[[ INFORMATION, beginning ]]

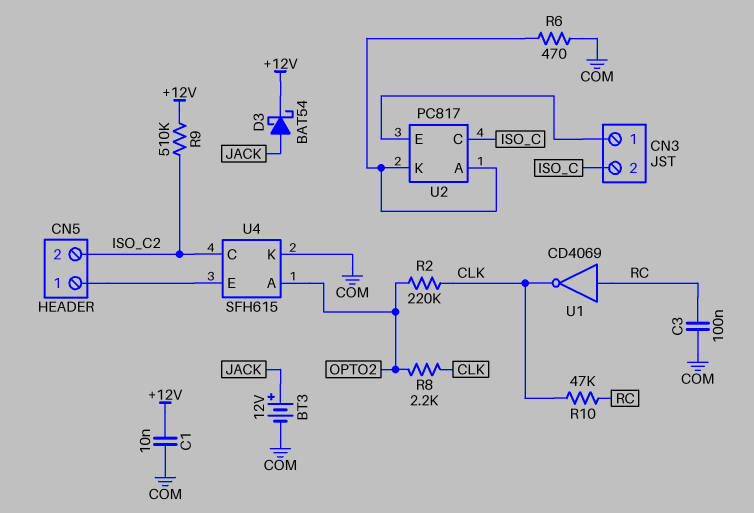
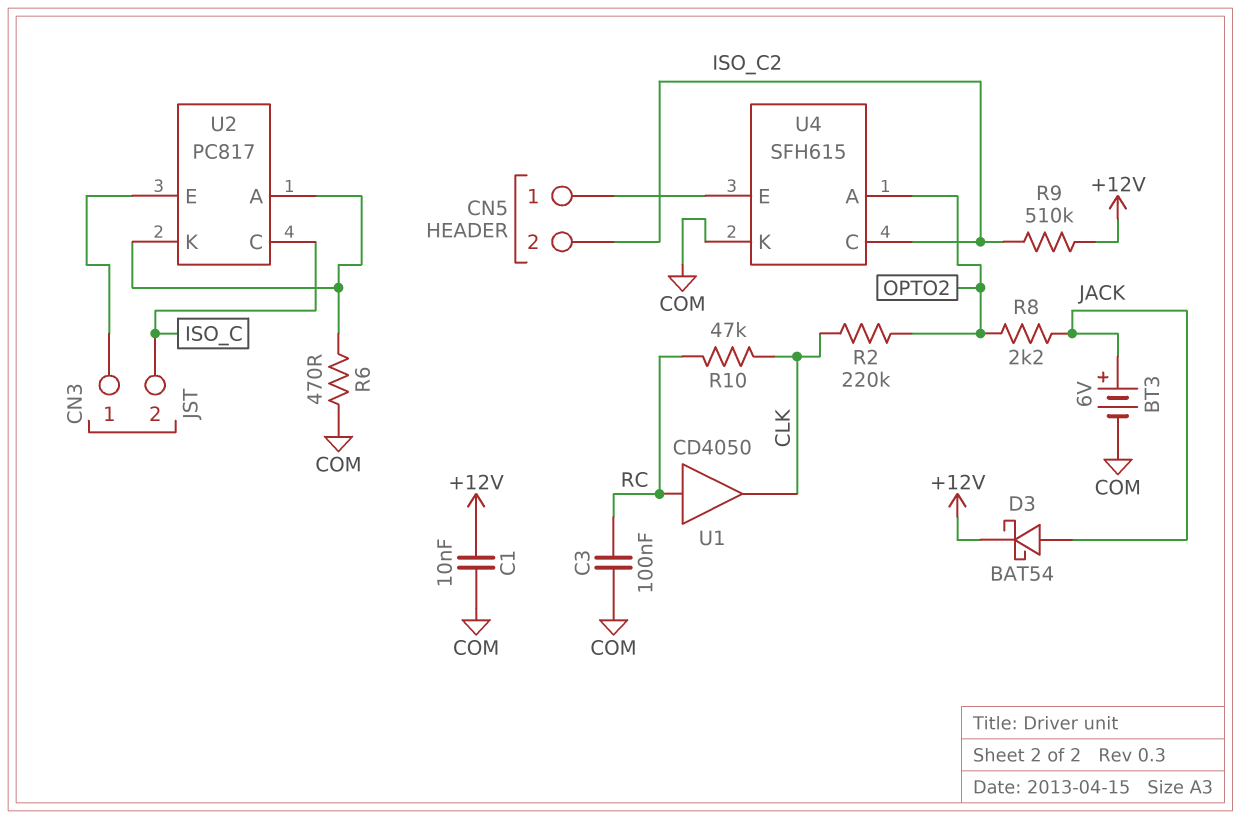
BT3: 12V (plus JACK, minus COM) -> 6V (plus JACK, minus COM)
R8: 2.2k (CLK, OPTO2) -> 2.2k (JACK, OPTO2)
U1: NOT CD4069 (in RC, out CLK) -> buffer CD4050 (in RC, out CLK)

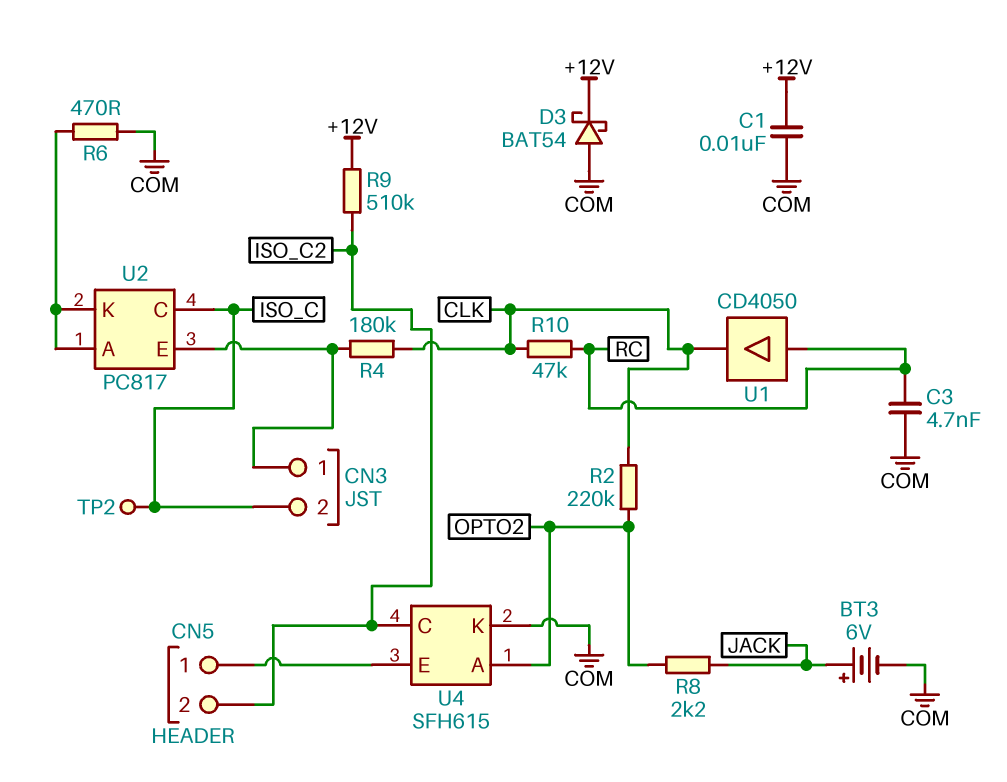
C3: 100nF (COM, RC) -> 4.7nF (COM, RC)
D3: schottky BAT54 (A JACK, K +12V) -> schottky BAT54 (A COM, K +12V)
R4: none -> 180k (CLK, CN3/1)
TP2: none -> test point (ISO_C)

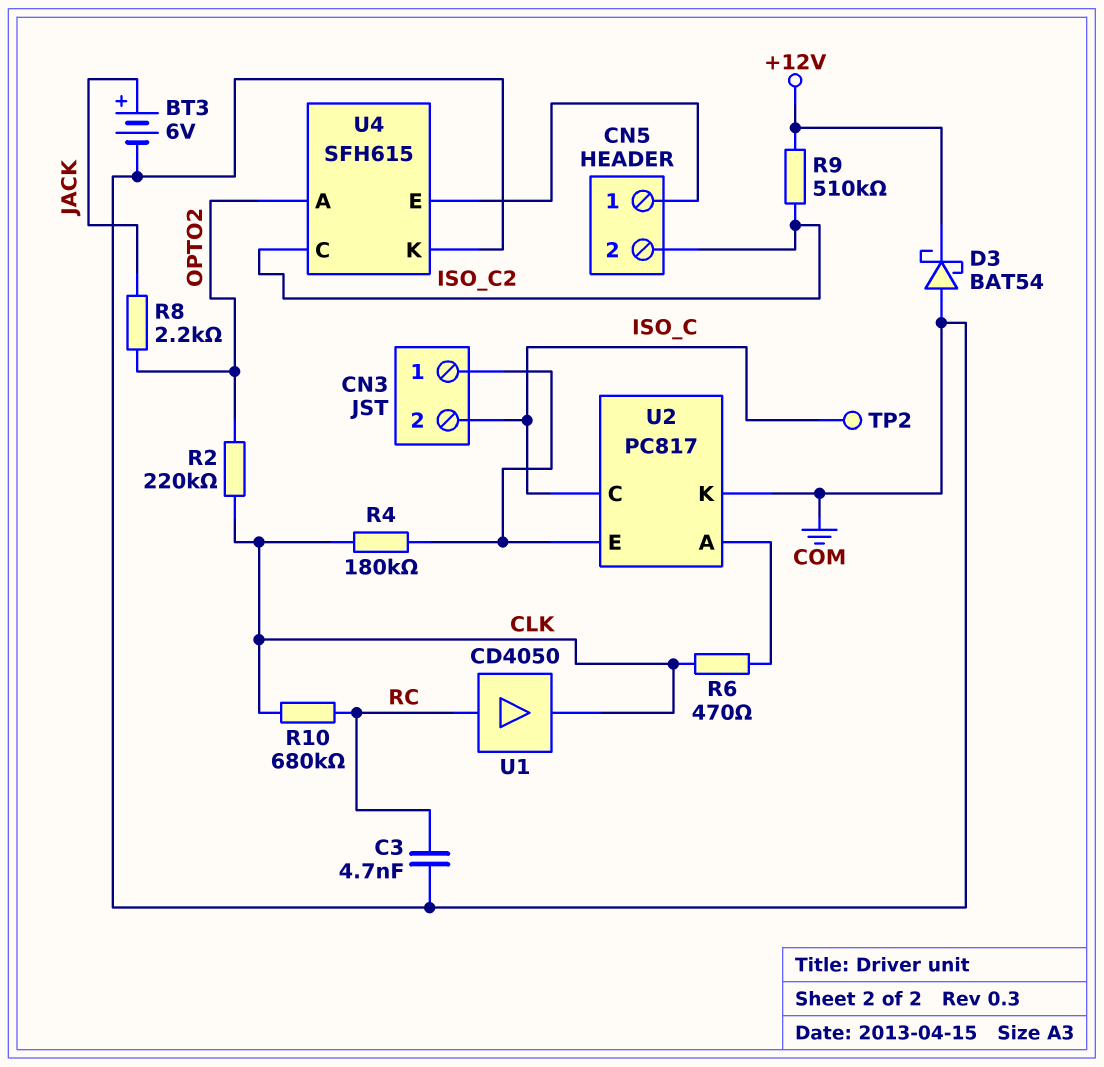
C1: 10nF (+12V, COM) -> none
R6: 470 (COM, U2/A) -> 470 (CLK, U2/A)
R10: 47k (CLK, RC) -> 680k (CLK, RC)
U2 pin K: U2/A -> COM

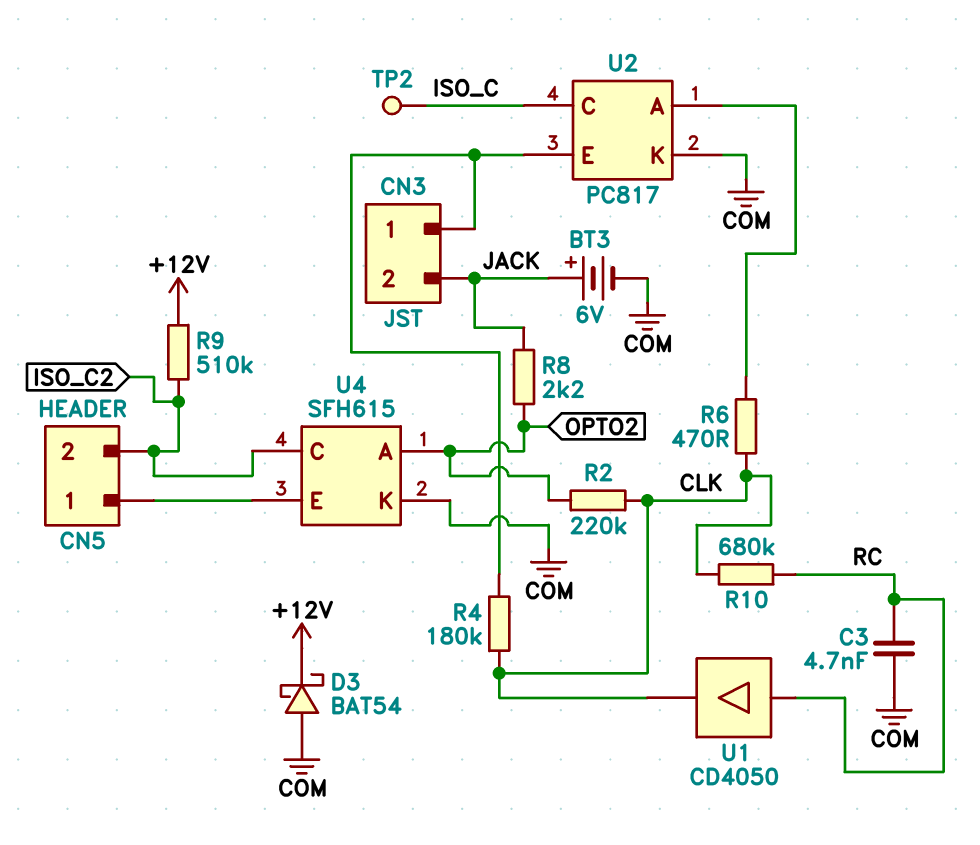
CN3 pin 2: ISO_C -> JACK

[[ INFORMATION, end ]]

> TASK BRIEF
Repeat the preceding records exactly but drop the images.

> ANSWER FOR THIS EXERCISE
BT3: 12V (plus JACK, minus COM) -> 6V (plus JACK, minus COM)
R8: 2.2k (CLK, OPTO2) -> 2.2k (JACK, OPTO2)
U1: NOT CD4069 (in RC, out CLK) -> buffer CD4050 (in RC, out CLK)

C3: 100nF (COM, RC) -> 4.7nF (COM, RC)
D3: schottky BAT54 (A JACK, K +12V) -> schottky BAT54 (A COM, K +12V)
R4: none -> 180k (CLK, CN3/1)
TP2: none -> test point (ISO_C)

C1: 10nF (+12V, COM) -> none
R6: 470 (COM, U2/A) -> 470 (CLK, U2/A)
R10: 47k (CLK, RC) -> 680k (CLK, RC)
U2 pin K: U2/A -> COM

CN3 pin 2: ISO_C -> JACK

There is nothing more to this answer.